┌──
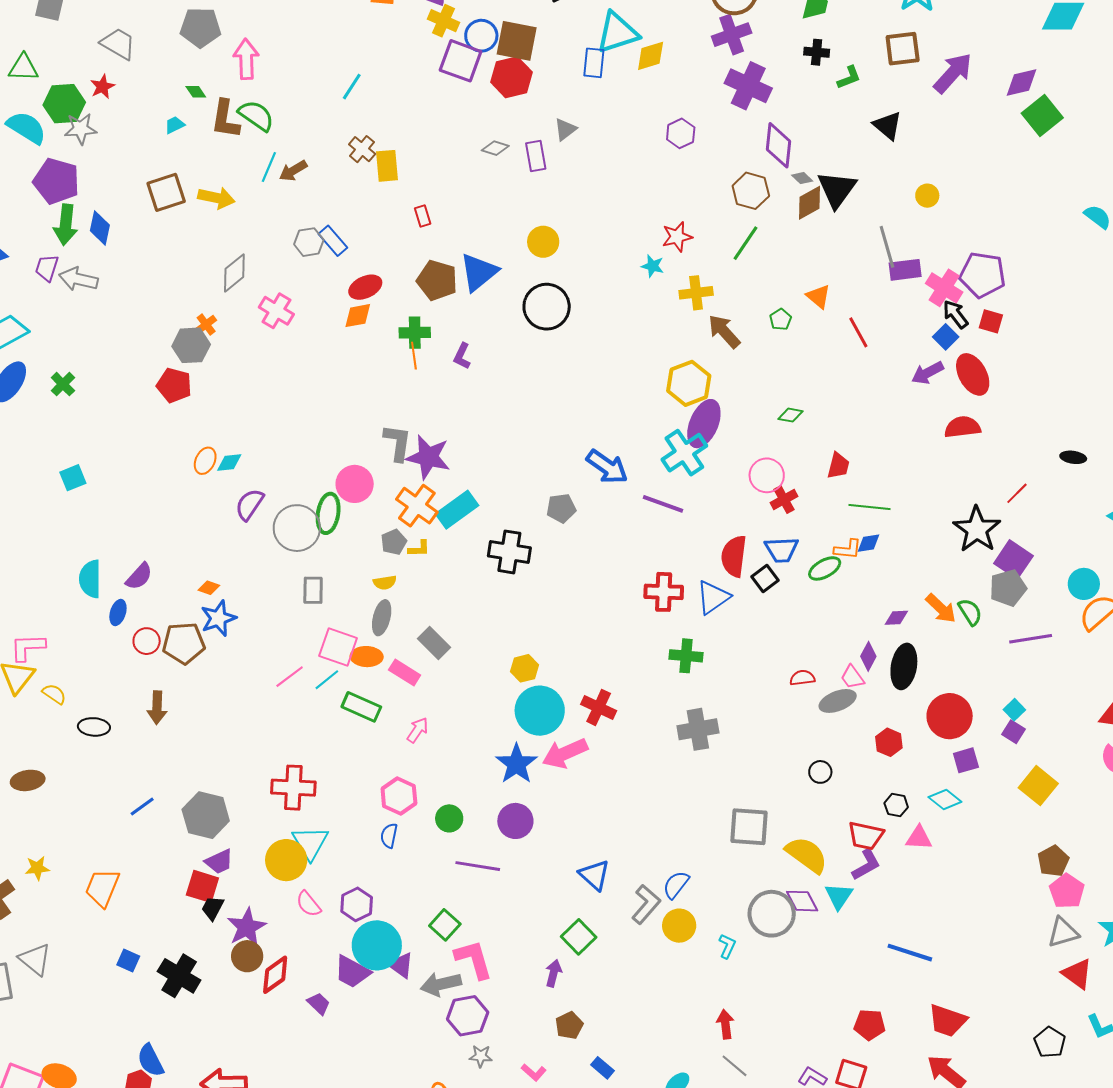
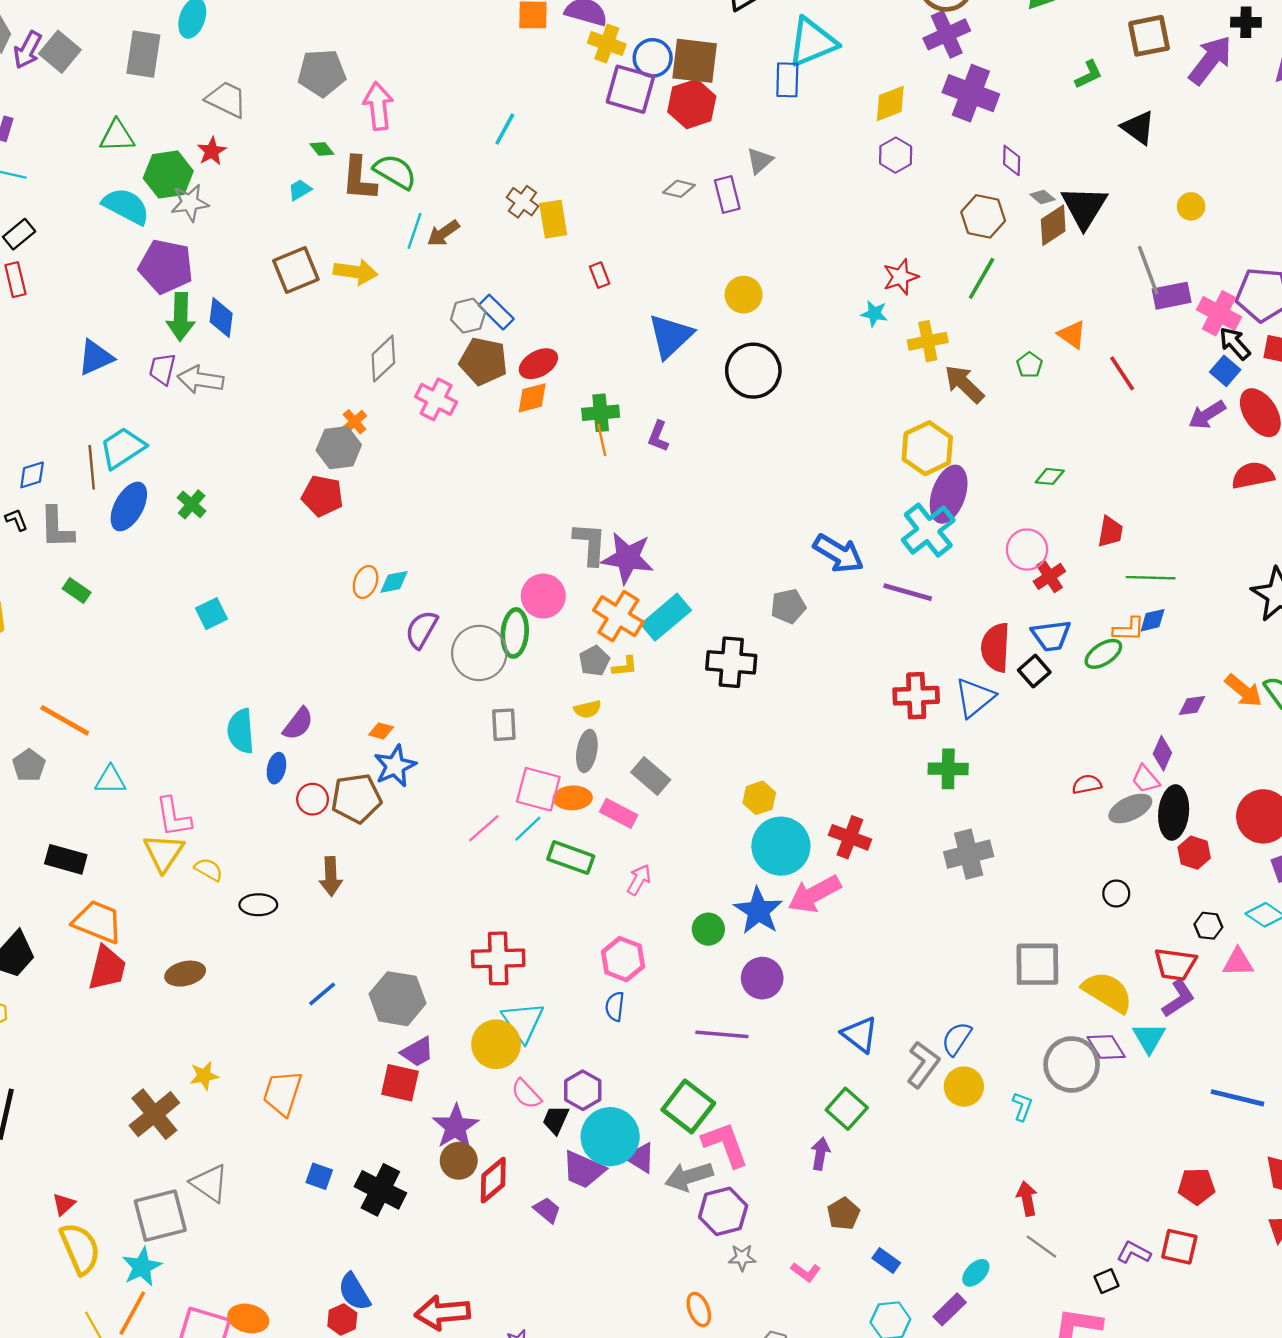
black cross: (817, 52) -> (1246, 22), moved
yellow diamond: (651, 56) -> (890, 103), moved
purple diamond: (778, 145) -> (1012, 160), size x0.6
brown pentagon: (437, 280) -> (483, 361), moved
pink L-shape: (28, 647) -> (173, 817), turned -93
black ellipse: (904, 666) -> (1174, 812), moved
green circle: (449, 818) -> (708, 929), moved
black trapezoid: (213, 908) -> (556, 1120), moved
green square: (445, 925) -> (688, 1106), size x1.4

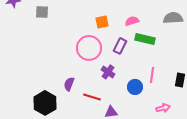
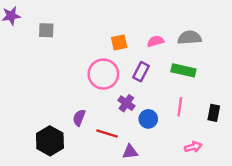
gray semicircle: (173, 18) -> (190, 38), moved
green rectangle: (145, 39) -> (183, 70), moved
blue circle: (135, 87) -> (148, 119), moved

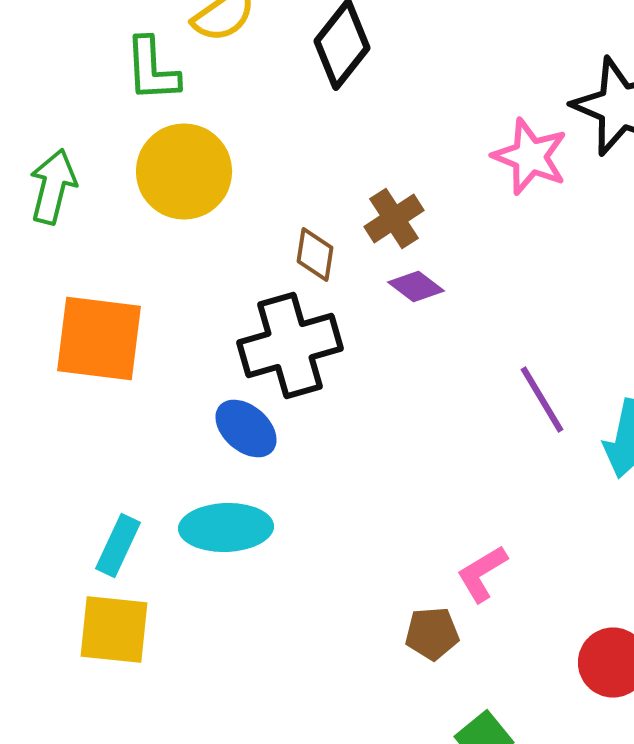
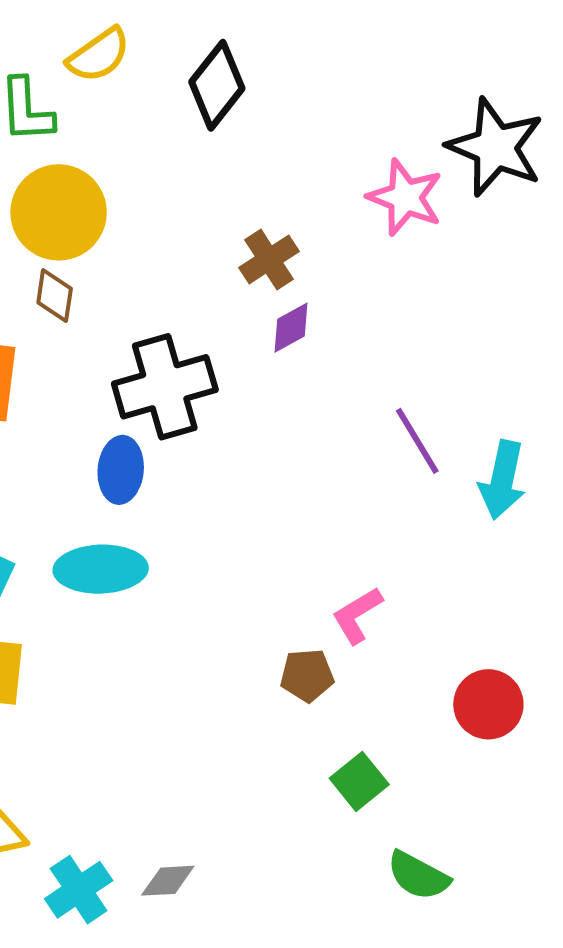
└──
▸ **Your assignment**
The reply needs to repeat exactly the line containing "gray semicircle: (173, 18)" and each line after it, through the final line of the entries above, and to skip the pictures.

▸ **Response for this exercise**
gray semicircle: (173, 18) -> (190, 38), moved
green rectangle: (145, 39) -> (183, 70), moved
blue circle: (135, 87) -> (148, 119), moved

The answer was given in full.